(Detected change data)
== == ==
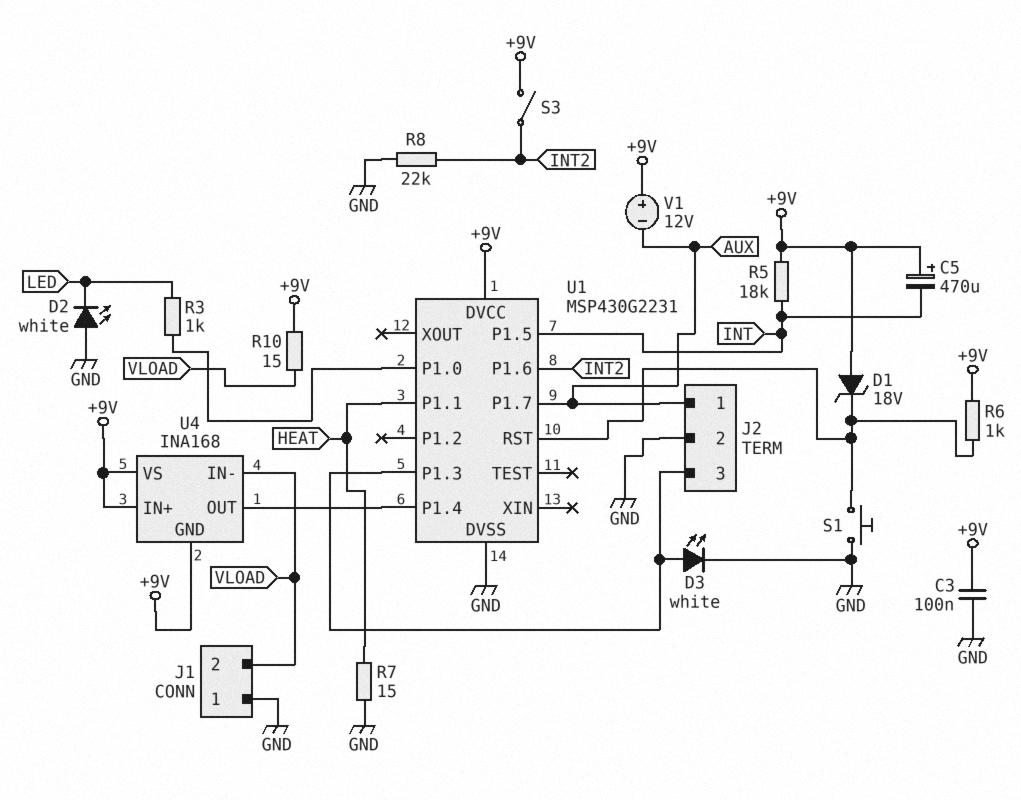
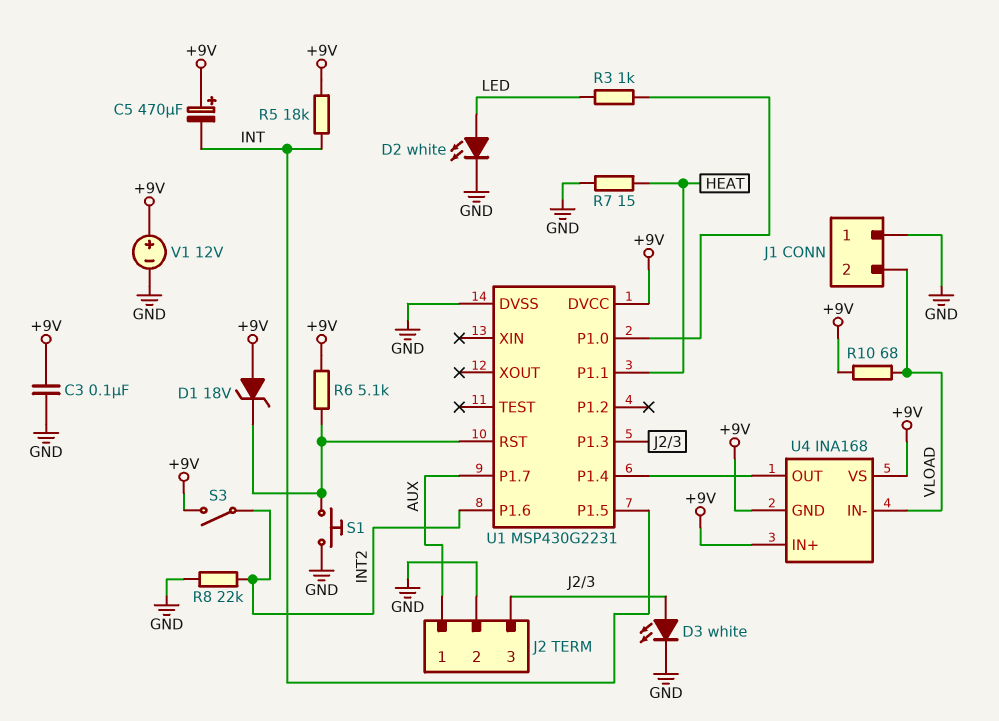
D2: LED white (A GND, K LED) -> LED white (A LED, K GND)
R6: 1k (+9V, U1/RST) -> 5.1k (+9V, U1/RST)
R10: 15 (+9V, VLOAD) -> 68 (+9V, VLOAD)
V1: 12V (plus +9V, minus AUX) -> 12V (plus +9V, minus GND)

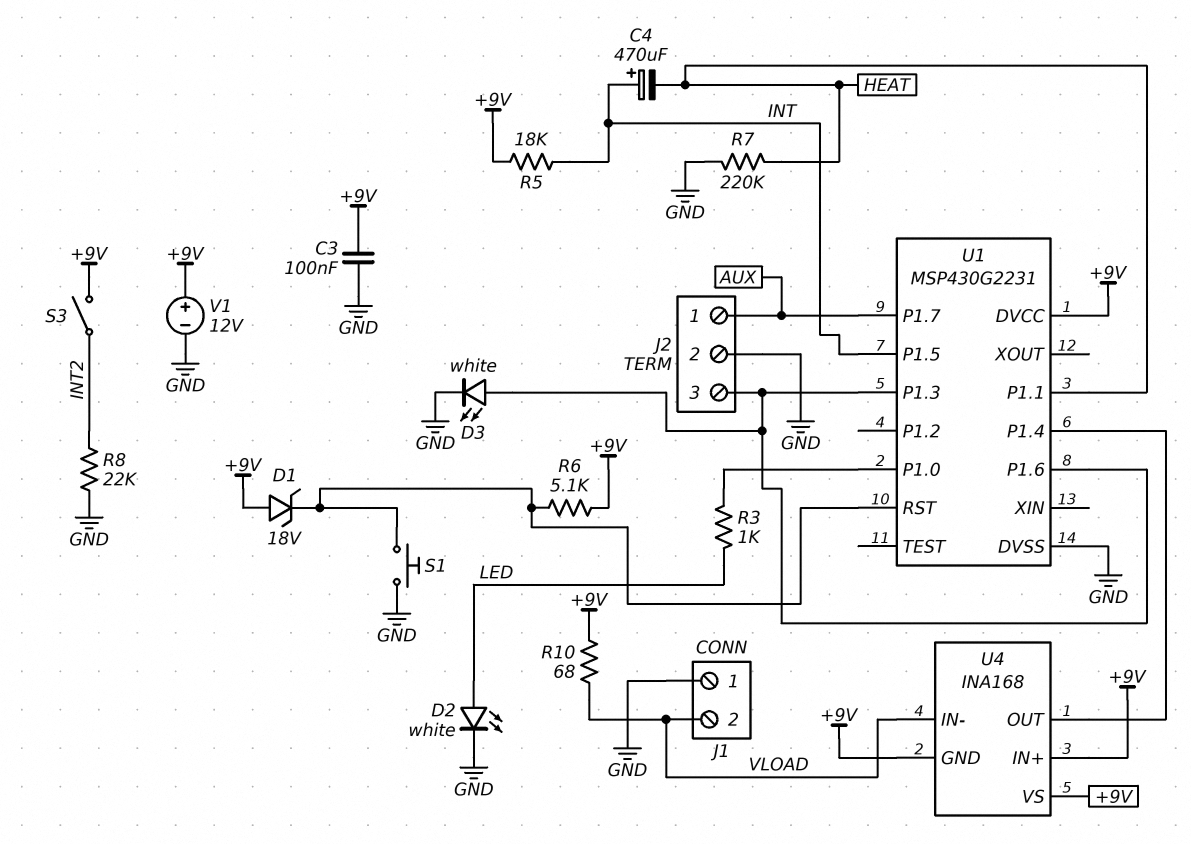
C4: none -> 470uF (plus INT, minus HEAT)
C5: 470uF (plus +9V, minus INT) -> none
R7: 15 (GND, HEAT) -> 220k (GND, HEAT)
U1 pin P1.6: INT2 -> J2/3

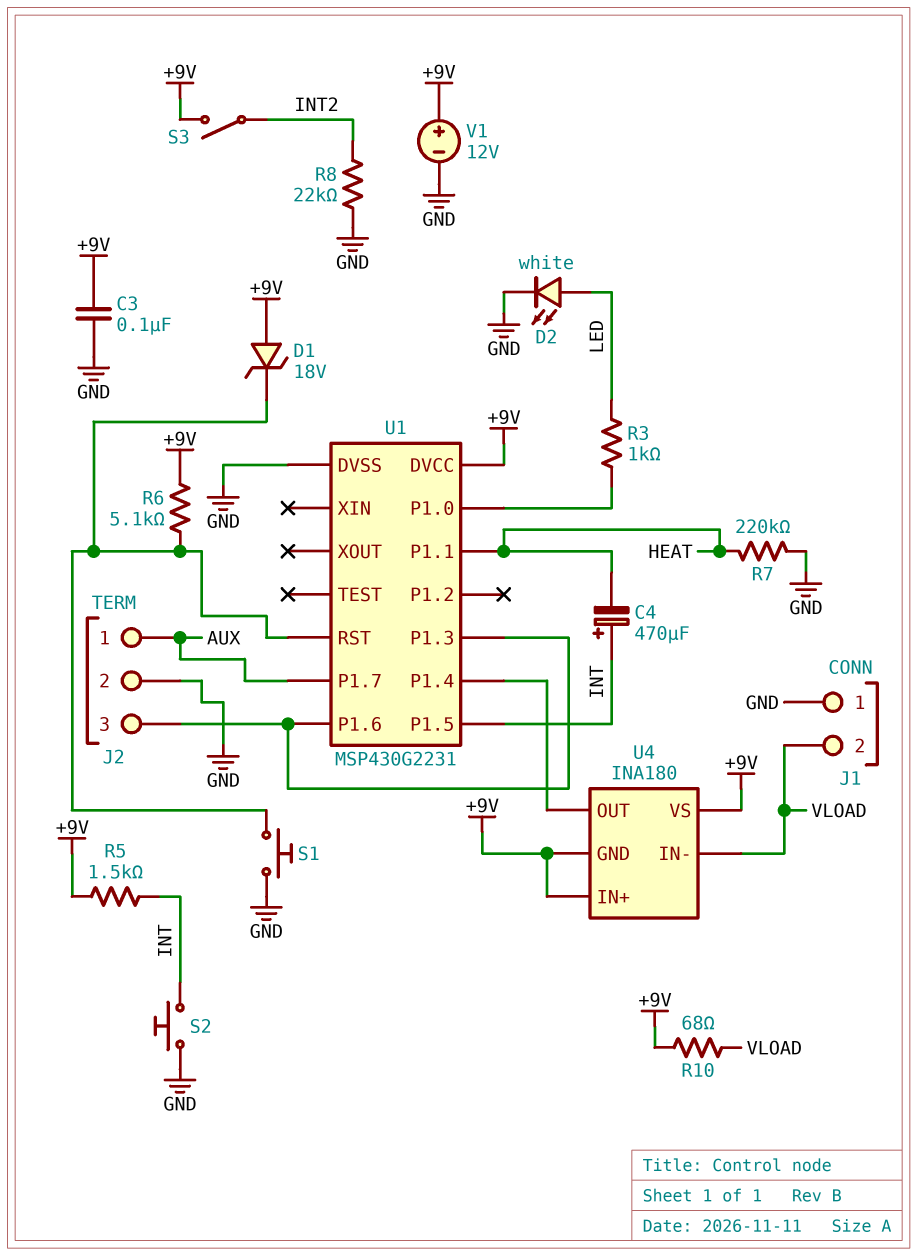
D3: LED white (A J2/3, K GND) -> none
R5: 18k (+9V, INT) -> 1.5k (+9V, INT)
S2: none -> button (GND, INT)
U4: INA168 -> INA180

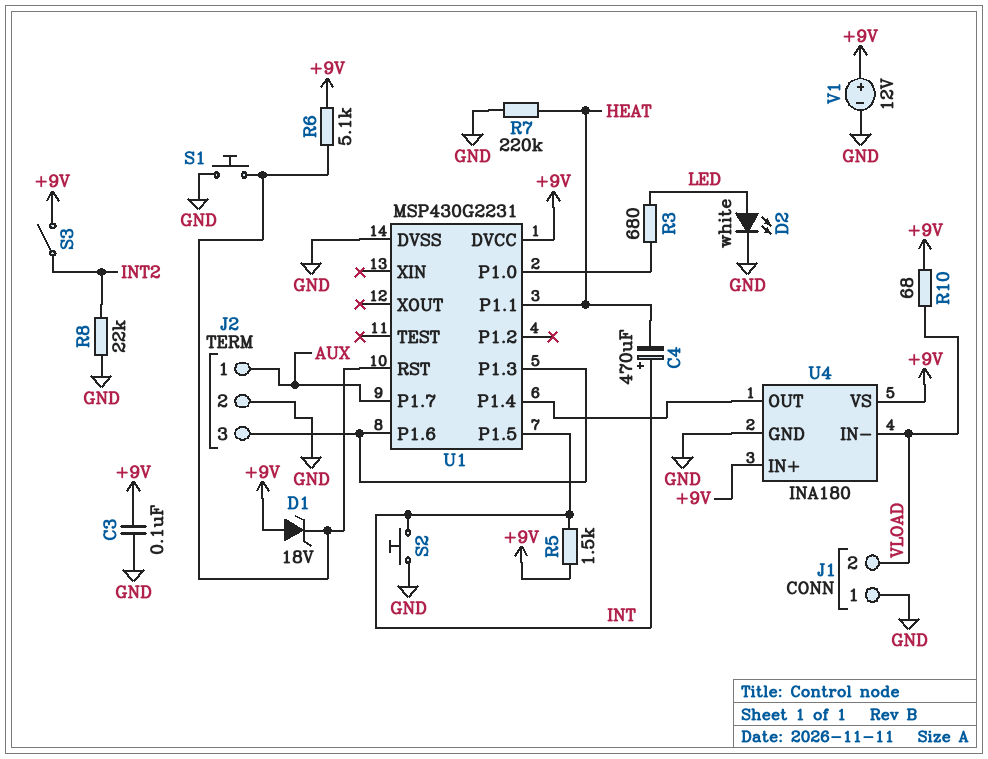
R3: 1k (LED, U1/P1.0) -> 680 (LED, U1/P1.0)
U4 pin GND: +9V -> GND

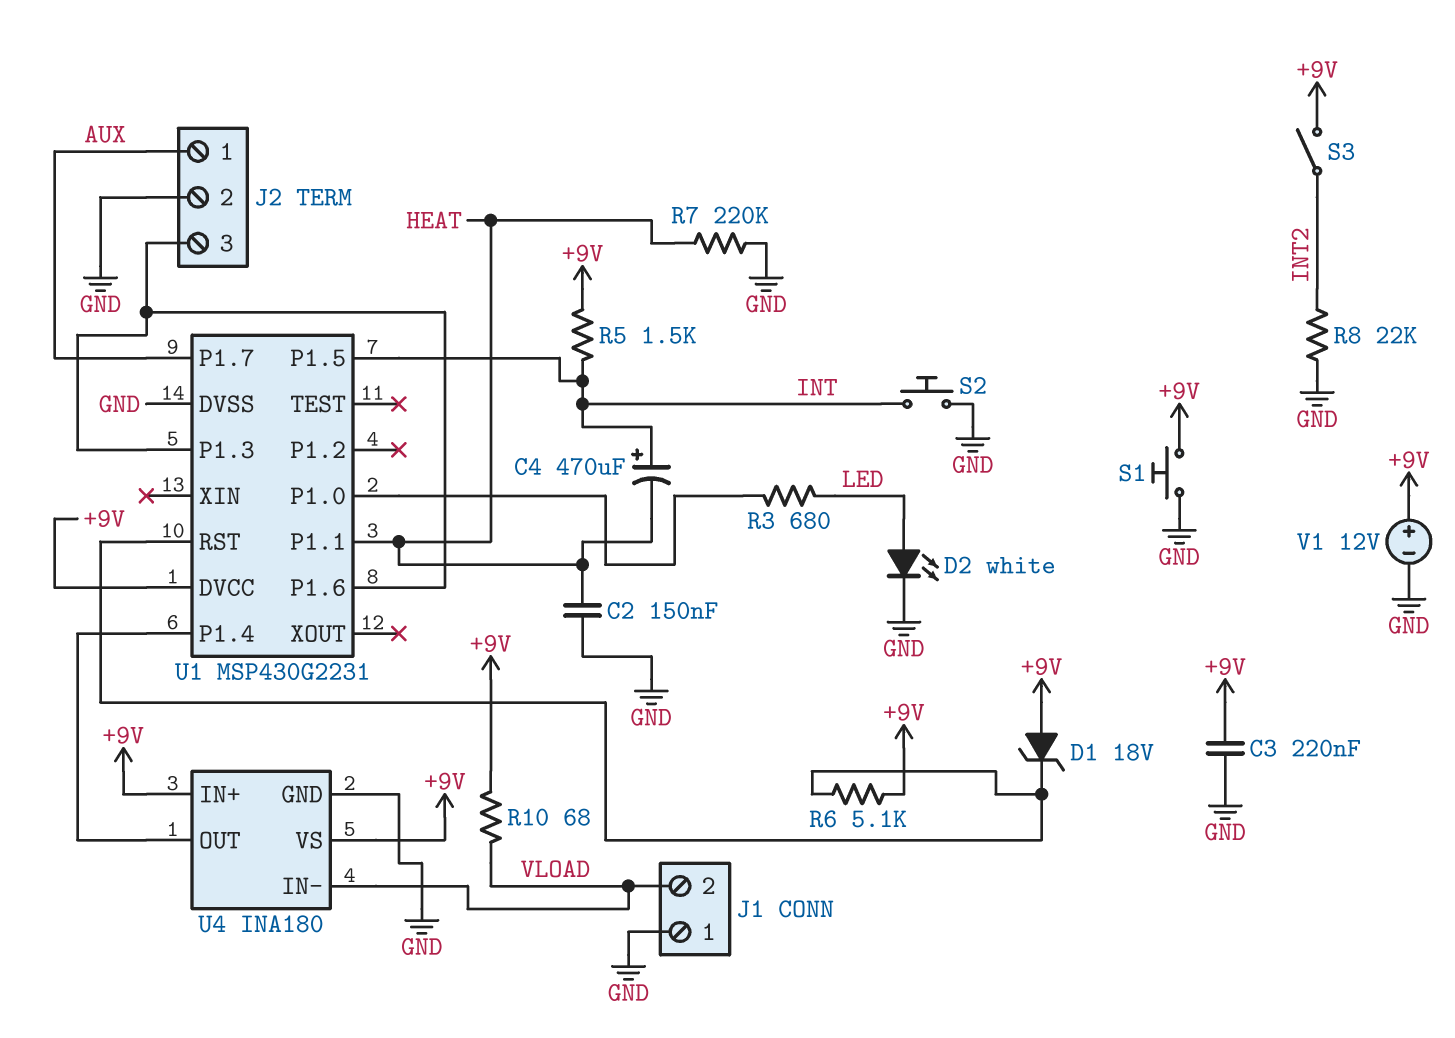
C2: none -> 150nF (GND, HEAT)
C3: 100nF (+9V, GND) -> 220nF (+9V, GND)
S1: button (GND, U1/RST) -> button (+9V, GND)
== == ==
* EXERCISE INSTRUCTIONS
Search the records for the string "plus" and return every line in which it occurs.

* WRITTEN REPLY
V1: 12V (plus +9V, minus AUX) -> 12V (plus +9V, minus GND)
C4: none -> 470uF (plus INT, minus HEAT)
C5: 470uF (plus +9V, minus INT) -> none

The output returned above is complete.